§ **What the task requires**: Please reproduce every row below word for word, leaving out the pictures.

§ **Data provided**:
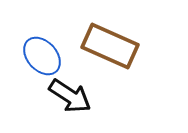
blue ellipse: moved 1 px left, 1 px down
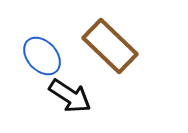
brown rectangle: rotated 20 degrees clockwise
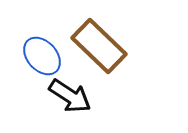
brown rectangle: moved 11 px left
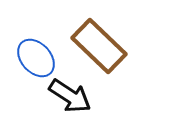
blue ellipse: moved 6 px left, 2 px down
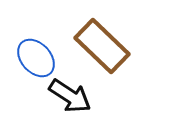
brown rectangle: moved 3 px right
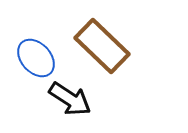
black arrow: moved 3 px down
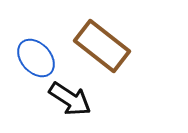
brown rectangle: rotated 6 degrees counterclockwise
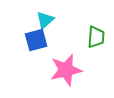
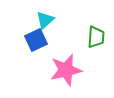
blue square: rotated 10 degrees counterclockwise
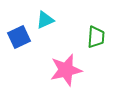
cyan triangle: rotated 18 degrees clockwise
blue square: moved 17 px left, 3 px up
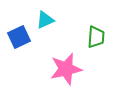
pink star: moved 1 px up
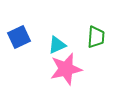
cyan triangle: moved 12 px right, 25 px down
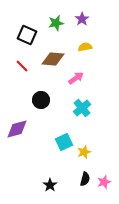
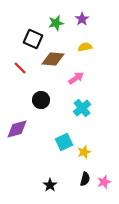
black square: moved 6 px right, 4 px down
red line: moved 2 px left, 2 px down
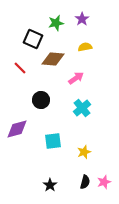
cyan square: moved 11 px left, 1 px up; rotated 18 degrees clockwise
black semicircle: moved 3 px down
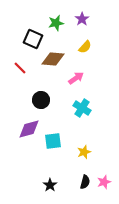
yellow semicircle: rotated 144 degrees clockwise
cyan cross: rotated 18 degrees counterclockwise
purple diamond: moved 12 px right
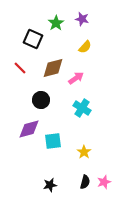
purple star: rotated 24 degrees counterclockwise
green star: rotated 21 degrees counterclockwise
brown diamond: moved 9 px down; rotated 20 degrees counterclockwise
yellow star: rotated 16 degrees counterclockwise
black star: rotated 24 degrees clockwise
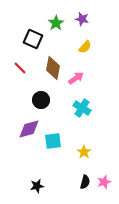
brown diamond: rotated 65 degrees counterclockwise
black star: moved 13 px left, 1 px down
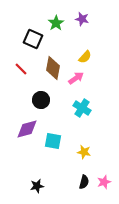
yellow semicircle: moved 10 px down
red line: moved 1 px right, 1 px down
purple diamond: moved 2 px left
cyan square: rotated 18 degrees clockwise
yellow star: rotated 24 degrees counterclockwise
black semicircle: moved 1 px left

§ **The result**:
blue ellipse: moved 1 px left, 1 px down
brown rectangle: rotated 20 degrees clockwise
brown rectangle: moved 11 px left
blue ellipse: moved 6 px left, 2 px down
brown rectangle: moved 3 px right
black arrow: moved 3 px down
brown rectangle: rotated 6 degrees counterclockwise
blue square: rotated 10 degrees counterclockwise
cyan triangle: rotated 18 degrees clockwise
blue square: moved 17 px left, 3 px up
pink star: moved 1 px up
cyan triangle: moved 12 px right, 25 px down
black square: moved 6 px right, 4 px down
red line: moved 2 px left, 2 px down
cyan square: moved 11 px left, 1 px up; rotated 18 degrees clockwise
black semicircle: moved 3 px down
yellow semicircle: rotated 144 degrees clockwise
cyan cross: rotated 18 degrees counterclockwise
purple diamond: moved 12 px right
purple star: rotated 24 degrees counterclockwise
green star: rotated 21 degrees counterclockwise
brown diamond: moved 9 px down; rotated 20 degrees counterclockwise
yellow star: rotated 16 degrees counterclockwise
black star: rotated 24 degrees clockwise
brown diamond: rotated 65 degrees counterclockwise
black star: moved 13 px left, 1 px down
yellow semicircle: moved 10 px down
red line: moved 1 px right, 1 px down
purple diamond: moved 2 px left
cyan square: rotated 18 degrees clockwise
yellow star: rotated 24 degrees counterclockwise
black semicircle: moved 1 px left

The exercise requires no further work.